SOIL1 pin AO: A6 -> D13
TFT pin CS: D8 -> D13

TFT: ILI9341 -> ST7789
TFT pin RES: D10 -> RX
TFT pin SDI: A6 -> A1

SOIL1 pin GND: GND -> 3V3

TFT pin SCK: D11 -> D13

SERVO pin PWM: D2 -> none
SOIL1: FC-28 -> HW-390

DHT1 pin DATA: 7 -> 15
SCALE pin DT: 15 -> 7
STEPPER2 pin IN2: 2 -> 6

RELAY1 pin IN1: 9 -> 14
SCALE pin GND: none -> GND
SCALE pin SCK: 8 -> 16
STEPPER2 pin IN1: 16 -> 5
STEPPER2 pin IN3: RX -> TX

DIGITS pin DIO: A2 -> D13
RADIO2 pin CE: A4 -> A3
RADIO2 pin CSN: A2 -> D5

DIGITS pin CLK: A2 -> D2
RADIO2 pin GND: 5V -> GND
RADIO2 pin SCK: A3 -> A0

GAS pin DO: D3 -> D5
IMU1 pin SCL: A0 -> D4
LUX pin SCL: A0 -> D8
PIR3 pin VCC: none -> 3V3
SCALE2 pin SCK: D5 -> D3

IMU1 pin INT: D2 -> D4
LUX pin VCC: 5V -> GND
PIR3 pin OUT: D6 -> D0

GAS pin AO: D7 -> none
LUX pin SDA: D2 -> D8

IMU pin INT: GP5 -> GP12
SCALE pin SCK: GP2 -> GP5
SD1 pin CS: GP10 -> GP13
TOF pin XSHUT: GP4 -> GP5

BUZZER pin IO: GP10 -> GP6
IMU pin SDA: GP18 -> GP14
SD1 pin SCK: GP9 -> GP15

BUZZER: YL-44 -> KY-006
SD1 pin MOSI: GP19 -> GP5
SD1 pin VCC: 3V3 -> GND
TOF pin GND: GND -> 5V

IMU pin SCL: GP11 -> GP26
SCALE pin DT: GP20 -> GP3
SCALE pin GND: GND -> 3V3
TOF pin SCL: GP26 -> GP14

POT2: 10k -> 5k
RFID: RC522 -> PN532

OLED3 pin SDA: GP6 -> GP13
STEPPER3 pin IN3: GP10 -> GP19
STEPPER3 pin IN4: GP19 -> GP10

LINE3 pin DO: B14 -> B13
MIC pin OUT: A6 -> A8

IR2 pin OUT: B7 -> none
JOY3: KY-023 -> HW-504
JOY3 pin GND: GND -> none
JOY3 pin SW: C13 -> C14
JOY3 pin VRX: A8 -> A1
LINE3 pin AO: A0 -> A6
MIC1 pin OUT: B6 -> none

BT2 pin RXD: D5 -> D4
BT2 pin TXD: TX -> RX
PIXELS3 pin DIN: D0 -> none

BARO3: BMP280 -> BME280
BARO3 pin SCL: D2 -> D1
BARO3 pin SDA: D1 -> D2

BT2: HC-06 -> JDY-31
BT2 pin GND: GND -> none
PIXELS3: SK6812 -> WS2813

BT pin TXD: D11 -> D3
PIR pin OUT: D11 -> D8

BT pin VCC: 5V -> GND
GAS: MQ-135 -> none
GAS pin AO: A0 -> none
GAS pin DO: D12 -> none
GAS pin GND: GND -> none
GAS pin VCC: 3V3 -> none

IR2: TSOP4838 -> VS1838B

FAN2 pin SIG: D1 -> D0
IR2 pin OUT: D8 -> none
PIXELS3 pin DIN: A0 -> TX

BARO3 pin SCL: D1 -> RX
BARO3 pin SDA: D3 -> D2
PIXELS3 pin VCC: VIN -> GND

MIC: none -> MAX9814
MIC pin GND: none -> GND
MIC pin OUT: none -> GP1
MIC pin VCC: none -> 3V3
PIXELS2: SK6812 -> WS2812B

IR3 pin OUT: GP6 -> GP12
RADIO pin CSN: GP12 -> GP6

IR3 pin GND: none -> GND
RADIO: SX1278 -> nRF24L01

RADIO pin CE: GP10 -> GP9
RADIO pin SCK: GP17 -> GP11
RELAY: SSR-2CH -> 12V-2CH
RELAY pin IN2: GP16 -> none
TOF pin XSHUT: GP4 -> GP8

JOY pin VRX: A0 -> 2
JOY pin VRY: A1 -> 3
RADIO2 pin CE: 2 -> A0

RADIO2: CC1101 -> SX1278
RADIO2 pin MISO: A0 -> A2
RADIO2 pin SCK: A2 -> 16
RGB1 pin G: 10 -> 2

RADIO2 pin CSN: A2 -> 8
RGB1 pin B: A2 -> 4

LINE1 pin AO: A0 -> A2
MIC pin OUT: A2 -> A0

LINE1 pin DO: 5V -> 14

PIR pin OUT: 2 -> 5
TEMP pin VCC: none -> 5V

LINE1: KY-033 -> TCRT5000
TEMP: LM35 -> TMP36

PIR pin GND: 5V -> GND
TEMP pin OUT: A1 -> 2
+ + + + + + +
#### EXERCISE BRIEF:
Using the data above, repeat exactly the lines that begin at the line with "POT2: 10k -> 5k" and end at the line with "IR2: TSOP4838 -> VS1838B", both ends included.

#### TASK RESULT:
POT2: 10k -> 5k
RFID: RC522 -> PN532

OLED3 pin SDA: GP6 -> GP13
STEPPER3 pin IN3: GP10 -> GP19
STEPPER3 pin IN4: GP19 -> GP10

LINE3 pin DO: B14 -> B13
MIC pin OUT: A6 -> A8

IR2 pin OUT: B7 -> none
JOY3: KY-023 -> HW-504
JOY3 pin GND: GND -> none
JOY3 pin SW: C13 -> C14
JOY3 pin VRX: A8 -> A1
LINE3 pin AO: A0 -> A6
MIC1 pin OUT: B6 -> none

BT2 pin RXD: D5 -> D4
BT2 pin TXD: TX -> RX
PIXELS3 pin DIN: D0 -> none

BARO3: BMP280 -> BME280
BARO3 pin SCL: D2 -> D1
BARO3 pin SDA: D1 -> D2

BT2: HC-06 -> JDY-31
BT2 pin GND: GND -> none
PIXELS3: SK6812 -> WS2813

BT pin TXD: D11 -> D3
PIR pin OUT: D11 -> D8

BT pin VCC: 5V -> GND
GAS: MQ-135 -> none
GAS pin AO: A0 -> none
GAS pin DO: D12 -> none
GAS pin GND: GND -> none
GAS pin VCC: 3V3 -> none

IR2: TSOP4838 -> VS1838B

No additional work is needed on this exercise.